=== Records for the task ===
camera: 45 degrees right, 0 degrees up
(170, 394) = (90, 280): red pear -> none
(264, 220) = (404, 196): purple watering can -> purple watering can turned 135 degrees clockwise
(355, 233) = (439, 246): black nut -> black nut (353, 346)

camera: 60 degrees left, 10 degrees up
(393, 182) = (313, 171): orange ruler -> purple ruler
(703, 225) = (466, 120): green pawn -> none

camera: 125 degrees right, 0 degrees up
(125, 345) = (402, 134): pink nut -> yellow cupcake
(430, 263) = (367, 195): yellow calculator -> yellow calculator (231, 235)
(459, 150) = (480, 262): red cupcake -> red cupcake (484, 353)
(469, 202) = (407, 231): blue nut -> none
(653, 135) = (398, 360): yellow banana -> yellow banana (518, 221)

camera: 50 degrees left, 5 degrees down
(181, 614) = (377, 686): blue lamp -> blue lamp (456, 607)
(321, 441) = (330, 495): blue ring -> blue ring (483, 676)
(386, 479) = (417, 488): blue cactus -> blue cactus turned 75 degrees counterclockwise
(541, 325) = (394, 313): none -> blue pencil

=== Task statement ===
Each entry in the data should be restated exactly as it was written.

=== Answer ===
camera: 45 degrees right, 0 degrees up
(170, 394) = (90, 280): red pear -> none
(264, 220) = (404, 196): purple watering can -> purple watering can turned 135 degrees clockwise
(355, 233) = (439, 246): black nut -> black nut (353, 346)

camera: 60 degrees left, 10 degrees up
(393, 182) = (313, 171): orange ruler -> purple ruler
(703, 225) = (466, 120): green pawn -> none

camera: 125 degrees right, 0 degrees up
(125, 345) = (402, 134): pink nut -> yellow cupcake
(430, 263) = (367, 195): yellow calculator -> yellow calculator (231, 235)
(459, 150) = (480, 262): red cupcake -> red cupcake (484, 353)
(469, 202) = (407, 231): blue nut -> none
(653, 135) = (398, 360): yellow banana -> yellow banana (518, 221)

camera: 50 degrees left, 5 degrees down
(181, 614) = (377, 686): blue lamp -> blue lamp (456, 607)
(321, 441) = (330, 495): blue ring -> blue ring (483, 676)
(386, 479) = (417, 488): blue cactus -> blue cactus turned 75 degrees counterclockwise
(541, 325) = (394, 313): none -> blue pencil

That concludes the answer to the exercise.